Object change listings
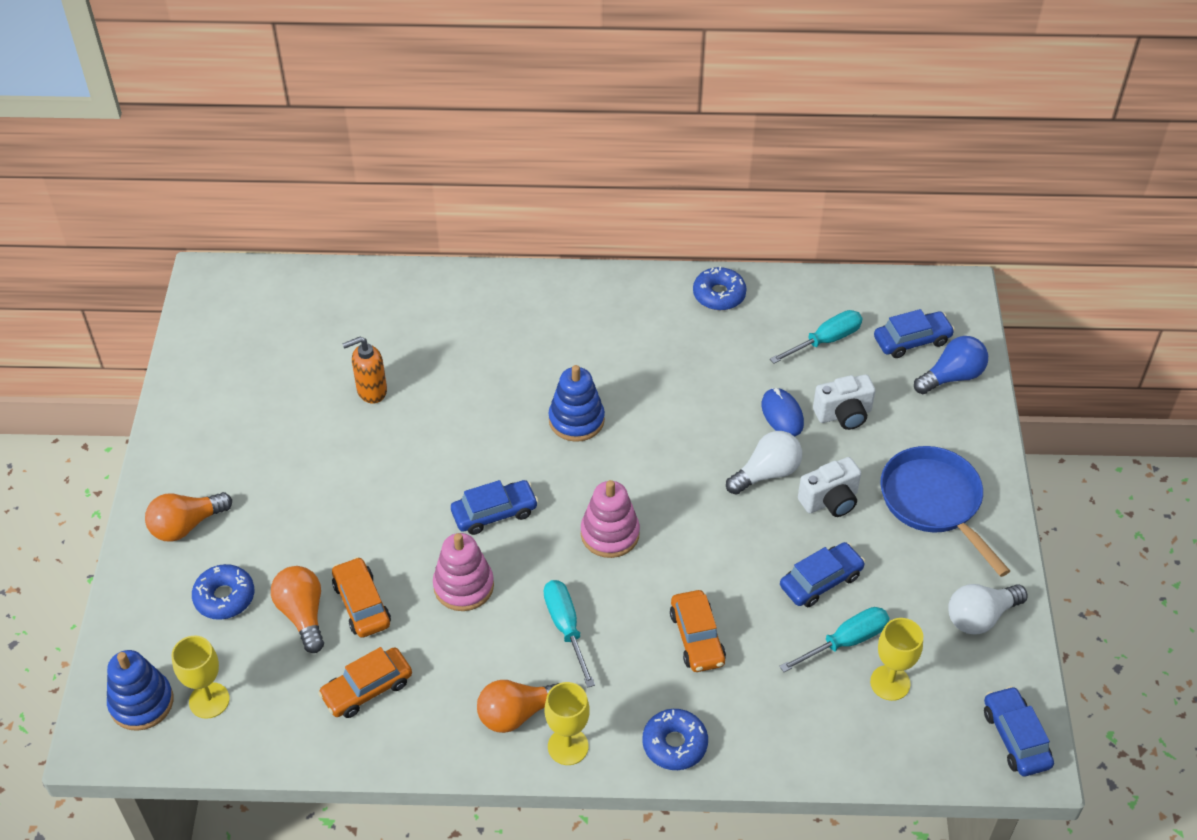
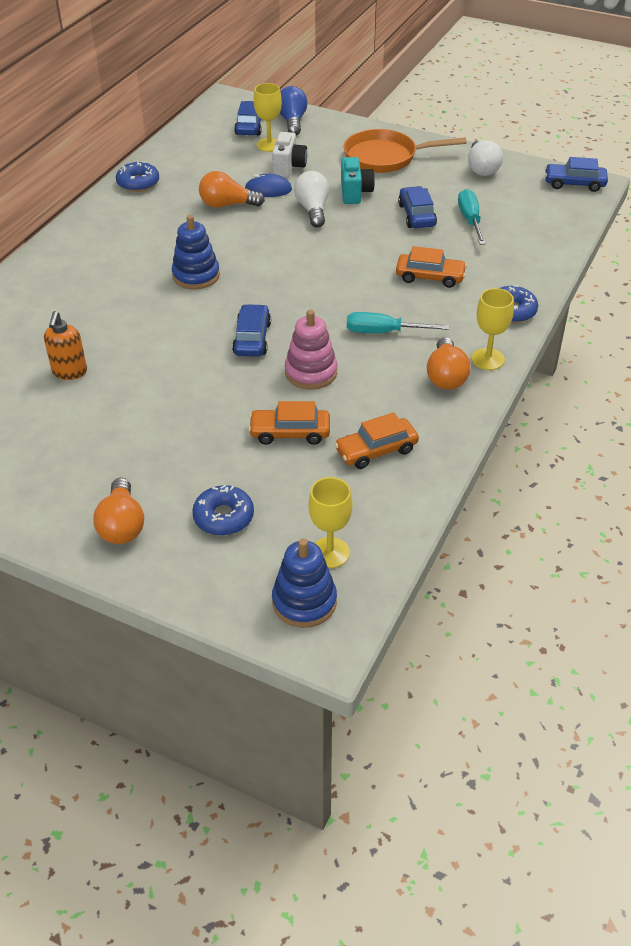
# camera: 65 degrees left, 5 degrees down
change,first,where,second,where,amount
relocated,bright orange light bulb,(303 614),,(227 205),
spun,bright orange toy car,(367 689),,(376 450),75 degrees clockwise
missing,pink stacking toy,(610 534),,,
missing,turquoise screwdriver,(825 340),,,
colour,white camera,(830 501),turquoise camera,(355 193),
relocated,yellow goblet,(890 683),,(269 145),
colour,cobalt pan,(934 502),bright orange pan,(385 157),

▸ Your objective: Among the lines above, find those carrying the word "missing" and copy them out.

▸ Reply:
missing,pink stacking toy,(610 534),,,
missing,turquoise screwdriver,(825 340),,,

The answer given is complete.